Would you give the listing back word for word once its pictures are removed?

*Data to process:*
__________

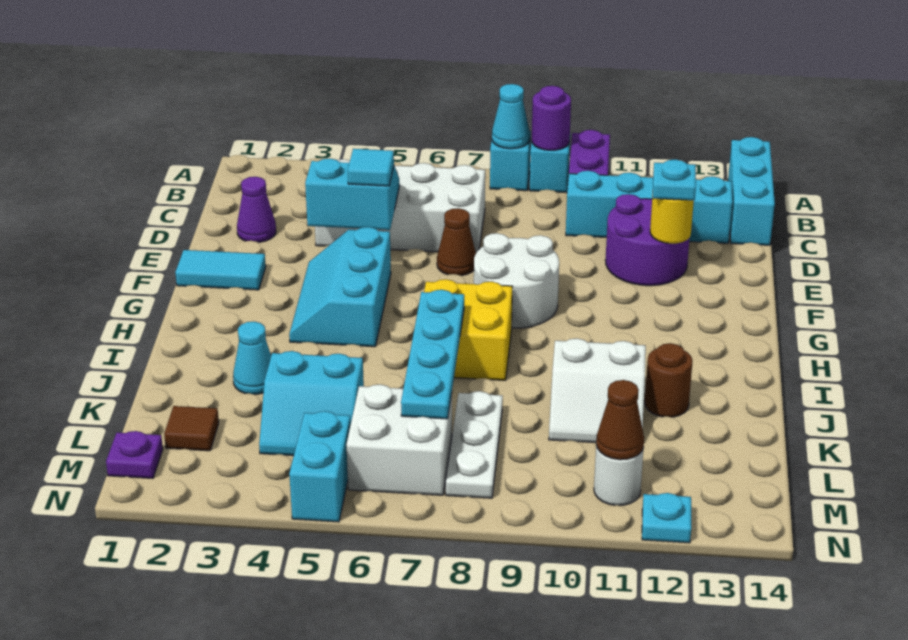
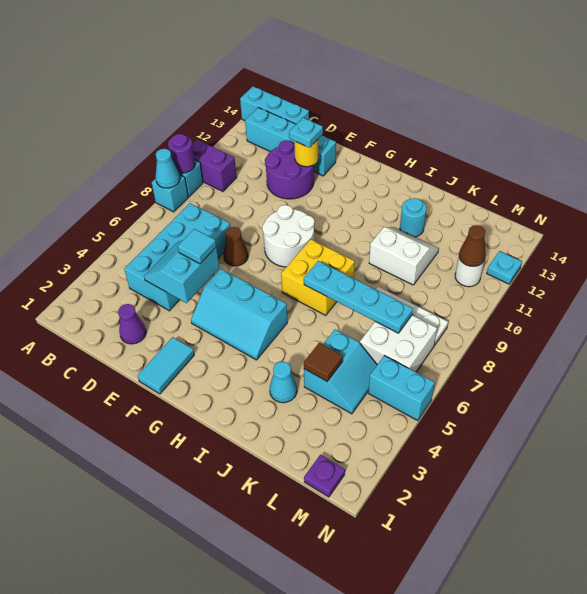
white brick C4:D7 level 1 -> cyan brick C4:D7 level 1
cyan brick C10:C13 level 1 -> cyan brick B13:E13 level 1
white slope J10:K11 level 1 top J -> white slope J10:K11 level 1 top 10
brown round brick J12 level 1 -> cyan round brick J12 level 1
brown tile L2 level 1 -> brown tile K4 level 2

__________

*Exercise answer:*
white brick C4:D7 level 1 -> cyan brick C4:D7 level 1
cyan brick C10:C13 level 1 -> cyan brick B13:E13 level 1
white slope J10:K11 level 1 top J -> white slope J10:K11 level 1 top 10
brown round brick J12 level 1 -> cyan round brick J12 level 1
brown tile L2 level 1 -> brown tile K4 level 2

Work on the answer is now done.